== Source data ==

====

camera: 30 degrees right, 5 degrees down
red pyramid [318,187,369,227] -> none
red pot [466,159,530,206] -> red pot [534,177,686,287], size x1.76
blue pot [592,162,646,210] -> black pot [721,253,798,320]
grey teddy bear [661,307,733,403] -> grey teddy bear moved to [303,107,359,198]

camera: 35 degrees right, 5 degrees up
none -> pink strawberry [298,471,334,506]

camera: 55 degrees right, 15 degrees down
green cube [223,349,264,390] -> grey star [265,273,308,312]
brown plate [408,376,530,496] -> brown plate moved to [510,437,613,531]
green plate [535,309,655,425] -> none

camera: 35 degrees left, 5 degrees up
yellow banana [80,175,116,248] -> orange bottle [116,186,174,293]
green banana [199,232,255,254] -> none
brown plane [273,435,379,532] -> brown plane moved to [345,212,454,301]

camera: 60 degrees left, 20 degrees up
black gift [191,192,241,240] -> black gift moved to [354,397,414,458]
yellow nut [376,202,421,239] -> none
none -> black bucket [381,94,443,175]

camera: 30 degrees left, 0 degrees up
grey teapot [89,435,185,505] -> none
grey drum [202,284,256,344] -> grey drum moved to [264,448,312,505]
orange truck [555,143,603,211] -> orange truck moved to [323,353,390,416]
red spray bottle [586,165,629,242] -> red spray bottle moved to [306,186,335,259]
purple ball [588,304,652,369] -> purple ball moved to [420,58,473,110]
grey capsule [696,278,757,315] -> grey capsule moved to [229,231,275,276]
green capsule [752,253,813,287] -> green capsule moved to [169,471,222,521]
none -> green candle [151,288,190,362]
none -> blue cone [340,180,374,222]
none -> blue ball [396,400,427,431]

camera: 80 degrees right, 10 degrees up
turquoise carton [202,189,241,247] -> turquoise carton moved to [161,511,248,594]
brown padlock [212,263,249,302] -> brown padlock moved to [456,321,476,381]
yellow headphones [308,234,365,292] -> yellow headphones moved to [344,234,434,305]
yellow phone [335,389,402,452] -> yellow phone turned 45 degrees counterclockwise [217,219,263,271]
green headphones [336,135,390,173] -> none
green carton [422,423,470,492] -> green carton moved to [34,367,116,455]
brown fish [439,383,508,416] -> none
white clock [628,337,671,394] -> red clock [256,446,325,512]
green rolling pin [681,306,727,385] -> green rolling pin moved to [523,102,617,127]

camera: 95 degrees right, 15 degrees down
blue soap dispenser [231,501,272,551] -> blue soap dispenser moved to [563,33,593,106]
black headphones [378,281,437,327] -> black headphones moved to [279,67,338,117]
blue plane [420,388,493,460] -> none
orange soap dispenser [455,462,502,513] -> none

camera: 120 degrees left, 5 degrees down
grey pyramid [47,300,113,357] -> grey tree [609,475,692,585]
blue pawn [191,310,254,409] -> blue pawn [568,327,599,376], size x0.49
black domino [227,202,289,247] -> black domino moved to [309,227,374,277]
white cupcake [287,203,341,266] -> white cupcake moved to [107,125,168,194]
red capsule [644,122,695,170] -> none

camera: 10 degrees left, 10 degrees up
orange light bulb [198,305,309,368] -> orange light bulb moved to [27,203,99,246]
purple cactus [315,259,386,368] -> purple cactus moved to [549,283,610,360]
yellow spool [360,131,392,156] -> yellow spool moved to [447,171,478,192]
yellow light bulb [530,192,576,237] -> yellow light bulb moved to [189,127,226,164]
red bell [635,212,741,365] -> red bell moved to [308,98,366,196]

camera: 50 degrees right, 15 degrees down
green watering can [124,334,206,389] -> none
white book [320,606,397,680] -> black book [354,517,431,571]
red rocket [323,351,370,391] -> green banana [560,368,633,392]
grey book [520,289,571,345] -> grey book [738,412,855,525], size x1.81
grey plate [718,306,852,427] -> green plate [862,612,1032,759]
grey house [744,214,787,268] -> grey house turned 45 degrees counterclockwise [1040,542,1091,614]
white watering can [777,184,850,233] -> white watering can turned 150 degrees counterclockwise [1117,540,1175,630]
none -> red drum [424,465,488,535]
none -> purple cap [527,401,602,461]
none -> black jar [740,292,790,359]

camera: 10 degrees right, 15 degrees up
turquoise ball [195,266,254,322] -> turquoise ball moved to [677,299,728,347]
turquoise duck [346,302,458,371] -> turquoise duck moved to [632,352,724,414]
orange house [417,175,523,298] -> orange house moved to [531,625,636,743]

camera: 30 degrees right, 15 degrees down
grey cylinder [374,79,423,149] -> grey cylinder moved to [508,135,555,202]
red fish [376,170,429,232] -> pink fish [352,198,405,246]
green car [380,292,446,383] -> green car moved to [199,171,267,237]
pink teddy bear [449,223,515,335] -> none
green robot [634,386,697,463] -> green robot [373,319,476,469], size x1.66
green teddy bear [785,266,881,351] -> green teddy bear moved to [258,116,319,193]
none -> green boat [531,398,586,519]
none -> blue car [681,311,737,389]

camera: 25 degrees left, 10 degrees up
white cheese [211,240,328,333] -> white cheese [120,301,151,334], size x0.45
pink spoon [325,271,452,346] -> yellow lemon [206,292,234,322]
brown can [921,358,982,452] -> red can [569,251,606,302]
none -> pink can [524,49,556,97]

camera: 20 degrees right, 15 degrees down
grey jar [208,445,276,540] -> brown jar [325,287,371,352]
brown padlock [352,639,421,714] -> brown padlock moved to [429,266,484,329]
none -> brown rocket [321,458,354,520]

====

== PROMPT ==
Reproduce each line of the records in which the string "left" appears.

== RESULT OF THIS TASK ==
camera: 35 degrees left, 5 degrees up
camera: 60 degrees left, 20 degrees up
camera: 30 degrees left, 0 degrees up
camera: 120 degrees left, 5 degrees down
camera: 10 degrees left, 10 degrees up
camera: 25 degrees left, 10 degrees up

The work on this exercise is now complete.